■ Work instruction: Through to the final line, write out the records below exactly, omitting any images they contain.

[Image sequences with motion text]
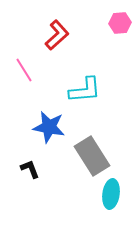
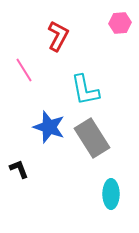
red L-shape: moved 1 px right, 1 px down; rotated 20 degrees counterclockwise
cyan L-shape: rotated 84 degrees clockwise
blue star: rotated 8 degrees clockwise
gray rectangle: moved 18 px up
black L-shape: moved 11 px left
cyan ellipse: rotated 8 degrees counterclockwise
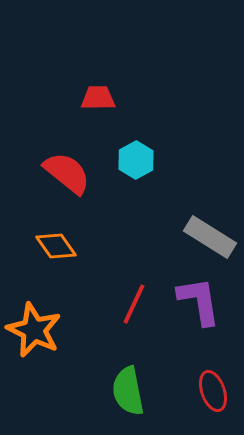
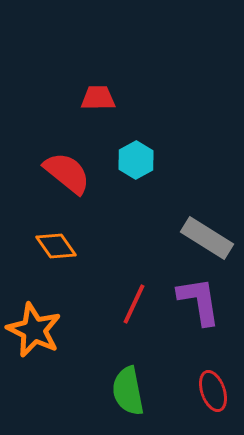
gray rectangle: moved 3 px left, 1 px down
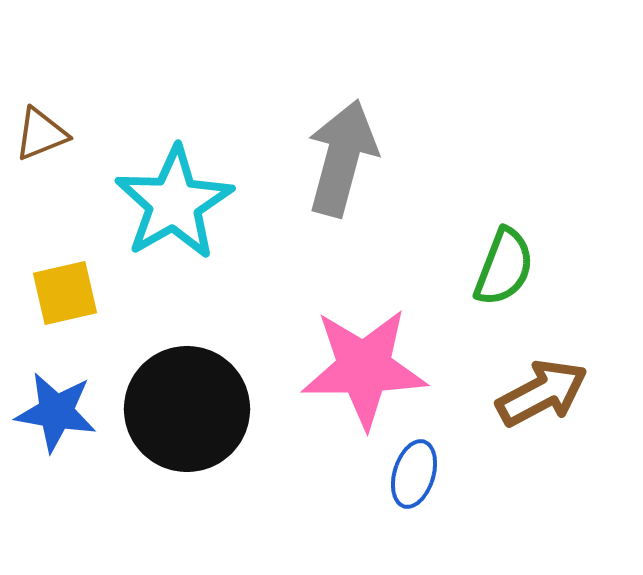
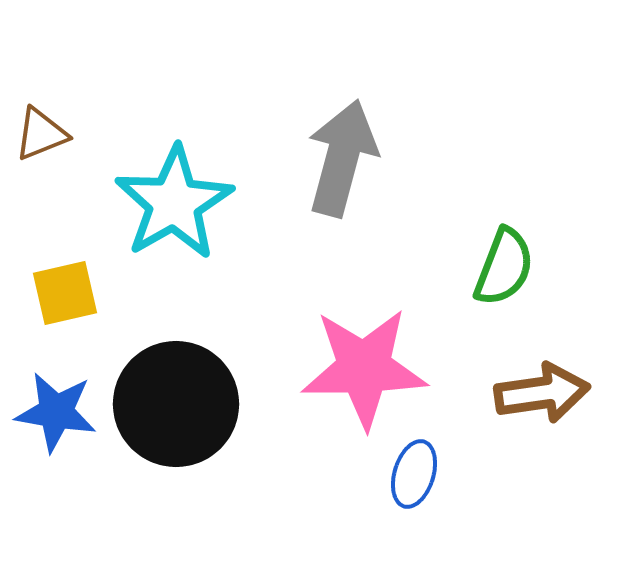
brown arrow: rotated 20 degrees clockwise
black circle: moved 11 px left, 5 px up
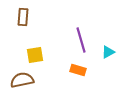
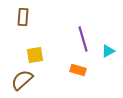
purple line: moved 2 px right, 1 px up
cyan triangle: moved 1 px up
brown semicircle: rotated 30 degrees counterclockwise
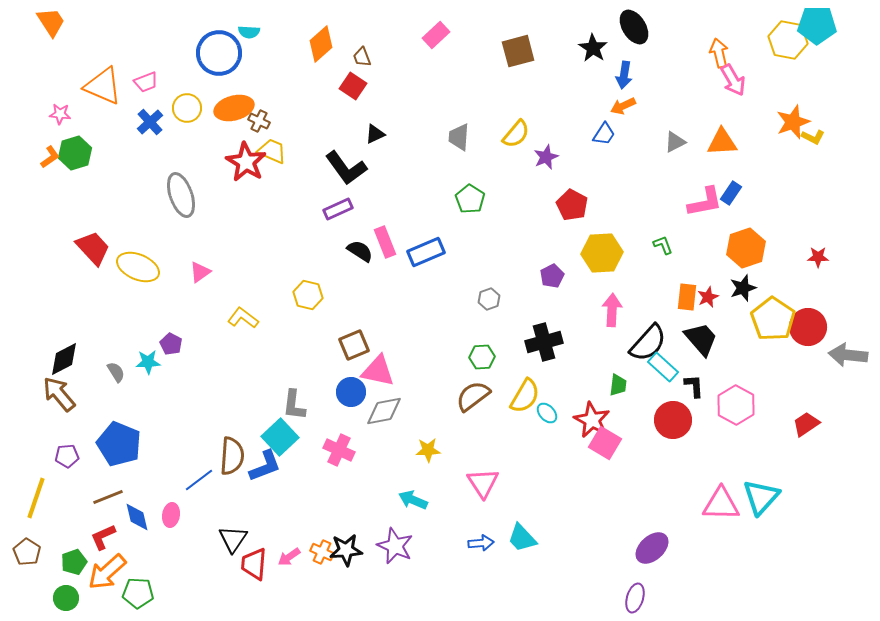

■ Exercise output:
red L-shape: moved 1 px right, 1 px down; rotated 20 degrees counterclockwise
cyan L-shape: rotated 84 degrees clockwise
blue star: rotated 8 degrees clockwise
gray rectangle: moved 18 px up
black L-shape: moved 11 px left
cyan ellipse: rotated 8 degrees counterclockwise
gray rectangle: moved 3 px left, 1 px down
brown arrow: rotated 20 degrees clockwise
black circle: moved 11 px left, 5 px up
purple line: moved 2 px right, 1 px up
cyan triangle: moved 1 px up
brown semicircle: rotated 30 degrees counterclockwise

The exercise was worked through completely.